Exercise materials:
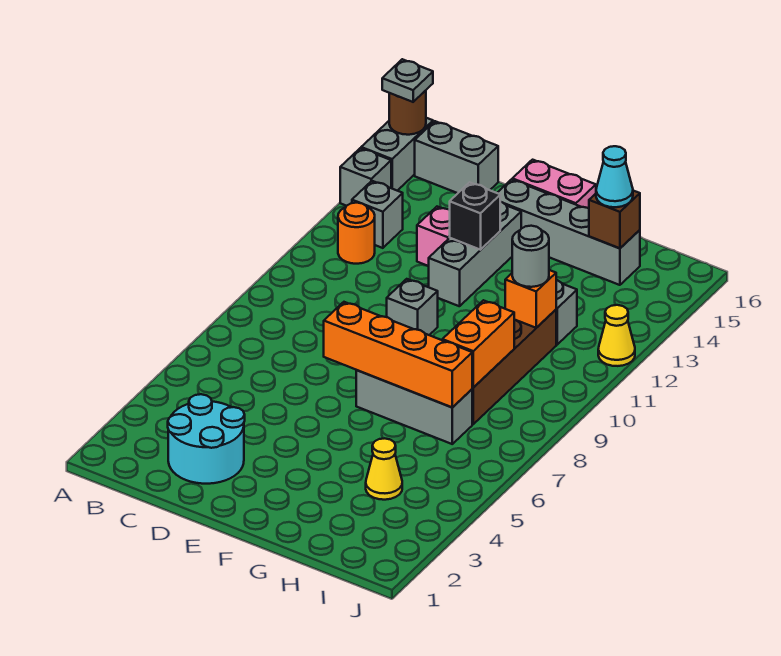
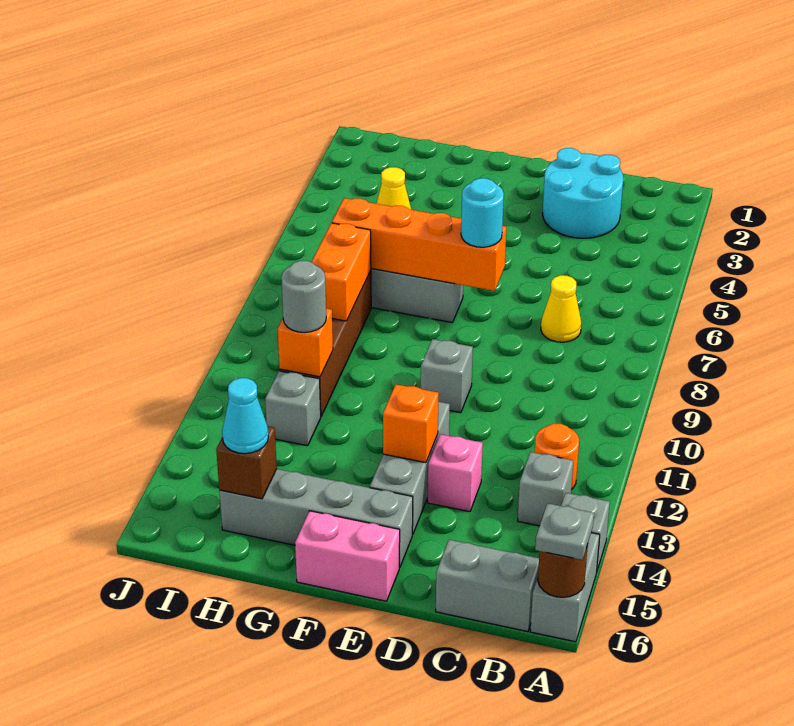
none -> cyan round brick E7 level 3
black brick E13 level 2 -> orange brick E13 level 2
yellow cone J12 level 1 -> yellow cone C7 level 1

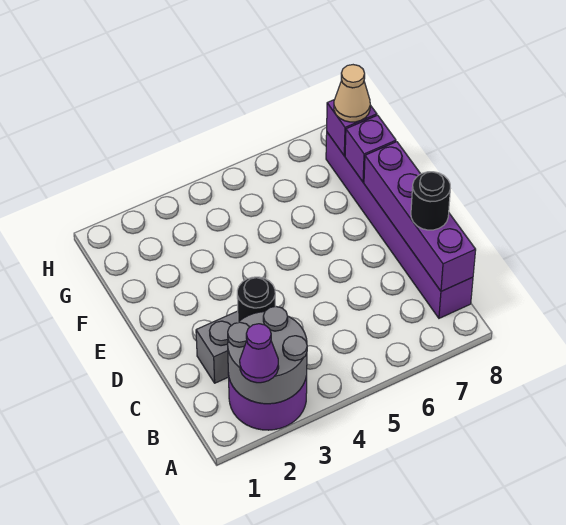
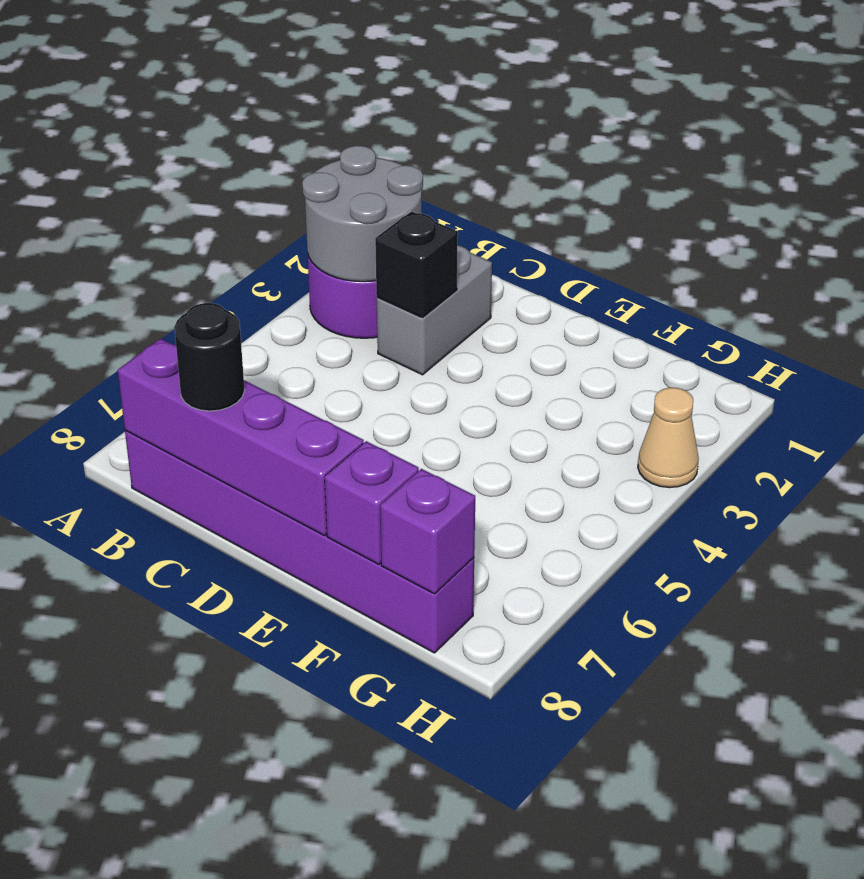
purple cone A2 level 3 -> none
black round brick C3 level 2 -> black brick C3 level 2
tan cone G8 level 3 -> tan cone H3 level 1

What the task requires: Write out, exactly as they stand, the line with "yellow cone J12" and every line after it through the end of the entries above; omit the pictures.

Result of this task:
yellow cone J12 level 1 -> yellow cone C7 level 1

purple cone A2 level 3 -> none
black round brick C3 level 2 -> black brick C3 level 2
tan cone G8 level 3 -> tan cone H3 level 1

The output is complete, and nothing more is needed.